● Items from a data source

====================

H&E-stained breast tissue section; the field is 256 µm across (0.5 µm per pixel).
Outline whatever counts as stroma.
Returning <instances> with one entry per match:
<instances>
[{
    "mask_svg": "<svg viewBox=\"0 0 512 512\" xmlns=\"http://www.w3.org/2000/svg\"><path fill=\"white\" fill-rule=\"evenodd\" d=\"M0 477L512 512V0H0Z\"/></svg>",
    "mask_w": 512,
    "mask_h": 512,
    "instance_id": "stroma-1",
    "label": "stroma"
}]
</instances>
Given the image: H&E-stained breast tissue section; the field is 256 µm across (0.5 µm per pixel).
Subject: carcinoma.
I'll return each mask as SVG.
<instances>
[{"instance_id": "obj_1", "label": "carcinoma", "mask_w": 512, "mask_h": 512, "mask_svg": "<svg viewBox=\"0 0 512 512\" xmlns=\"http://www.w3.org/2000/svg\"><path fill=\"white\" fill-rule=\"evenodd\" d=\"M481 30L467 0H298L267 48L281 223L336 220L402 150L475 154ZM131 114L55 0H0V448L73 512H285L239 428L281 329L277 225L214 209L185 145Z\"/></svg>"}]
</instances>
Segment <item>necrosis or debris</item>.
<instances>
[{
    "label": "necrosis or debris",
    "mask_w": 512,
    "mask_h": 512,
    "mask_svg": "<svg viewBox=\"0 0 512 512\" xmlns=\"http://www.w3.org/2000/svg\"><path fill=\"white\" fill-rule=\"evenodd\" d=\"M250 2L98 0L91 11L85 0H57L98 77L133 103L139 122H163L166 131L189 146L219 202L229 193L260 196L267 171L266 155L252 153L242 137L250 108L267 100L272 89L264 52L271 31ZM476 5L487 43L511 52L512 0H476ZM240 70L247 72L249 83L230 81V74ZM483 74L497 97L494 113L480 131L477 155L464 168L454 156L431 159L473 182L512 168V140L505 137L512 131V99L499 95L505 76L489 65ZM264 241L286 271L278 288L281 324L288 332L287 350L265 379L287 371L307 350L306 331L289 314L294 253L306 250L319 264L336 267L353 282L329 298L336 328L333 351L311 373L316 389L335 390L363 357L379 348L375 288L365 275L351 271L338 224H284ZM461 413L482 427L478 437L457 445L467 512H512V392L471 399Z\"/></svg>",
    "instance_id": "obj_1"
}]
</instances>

====================

● TO DO
Quote exactly the first line of the data and every line after it through the one holding "Given the image: H&E-stained".

● TASK RESPONSE
H&E-stained breast tissue section; the field is 256 µm across (0.5 µm per pixel).
Outline whatever counts as stroma.
Returning <instances> with one entry per match:
<instances>
[{
    "mask_svg": "<svg viewBox=\"0 0 512 512\" xmlns=\"http://www.w3.org/2000/svg\"><path fill=\"white\" fill-rule=\"evenodd\" d=\"M0 477L512 512V0H0Z\"/></svg>",
    "mask_w": 512,
    "mask_h": 512,
    "instance_id": "stroma-1",
    "label": "stroma"
}]
</instances>
Given the image: H&E-stained breast tissue section; the field is 256 µm across (0.5 µm per pixel).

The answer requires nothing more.